### [AIM OF THE EXERCISE]
Print all the data below exactly, without images.

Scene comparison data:
####

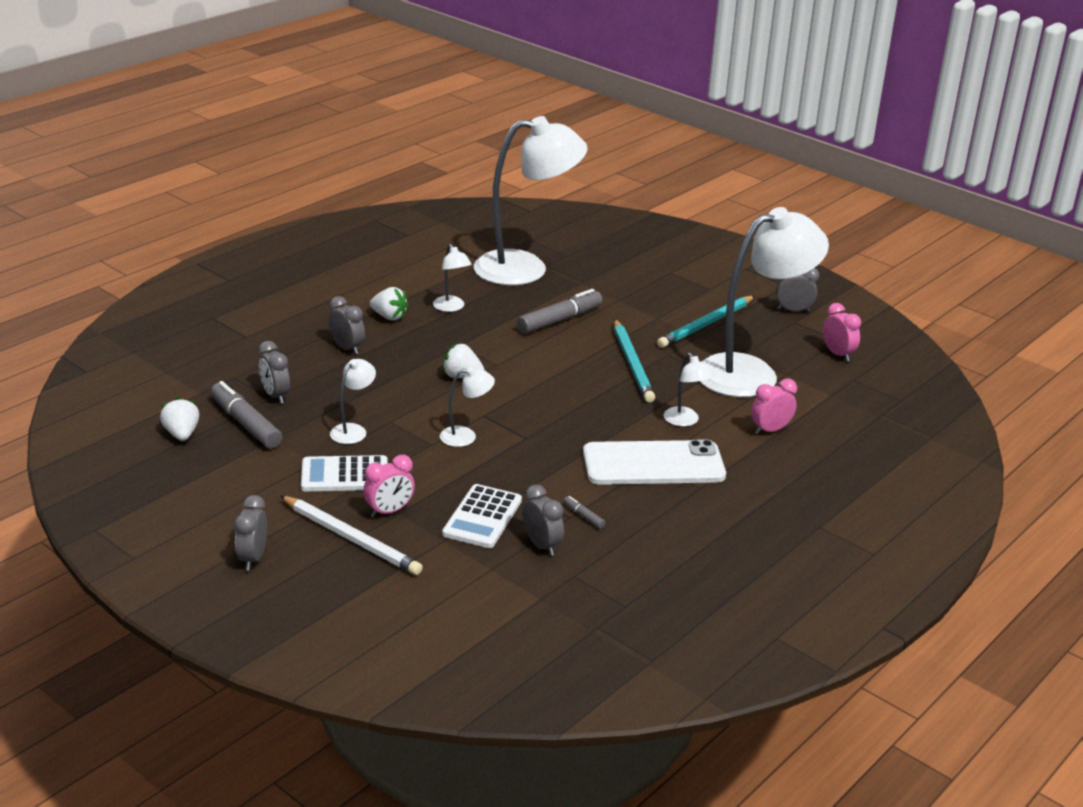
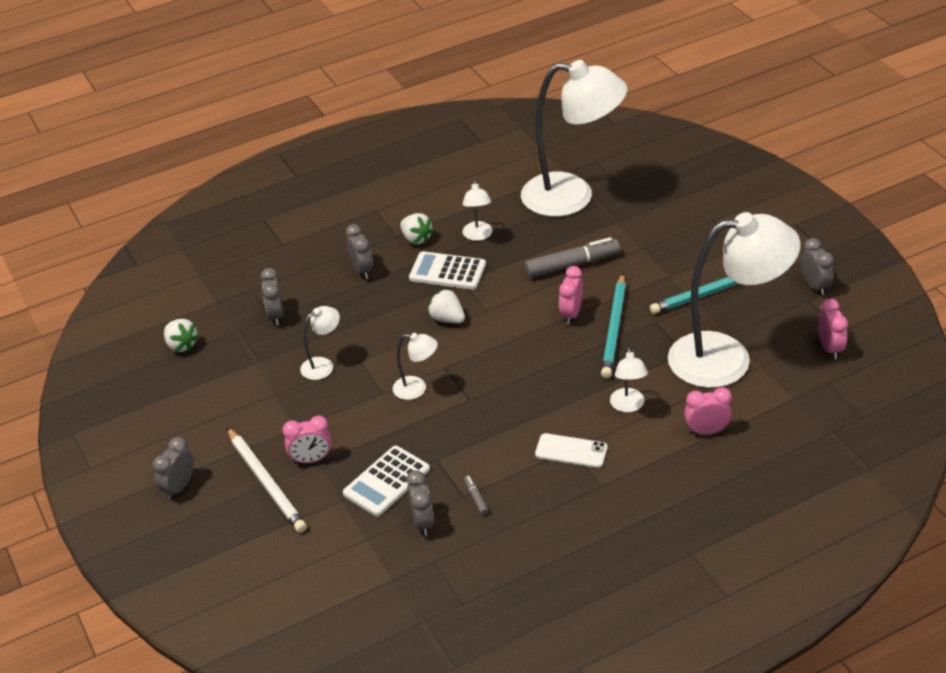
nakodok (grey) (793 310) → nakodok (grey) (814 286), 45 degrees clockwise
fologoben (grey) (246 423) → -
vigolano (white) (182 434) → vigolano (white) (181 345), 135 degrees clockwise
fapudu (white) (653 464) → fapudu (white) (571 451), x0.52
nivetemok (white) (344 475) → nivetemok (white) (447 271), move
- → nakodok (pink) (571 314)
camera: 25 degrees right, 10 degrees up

####

### [FINAL ANSWER]
nakodok (grey) (793 310) → nakodok (grey) (814 286), 45 degrees clockwise
fologoben (grey) (246 423) → -
vigolano (white) (182 434) → vigolano (white) (181 345), 135 degrees clockwise
fapudu (white) (653 464) → fapudu (white) (571 451), x0.52
nivetemok (white) (344 475) → nivetemok (white) (447 271), move
- → nakodok (pink) (571 314)
camera: 25 degrees right, 10 degrees up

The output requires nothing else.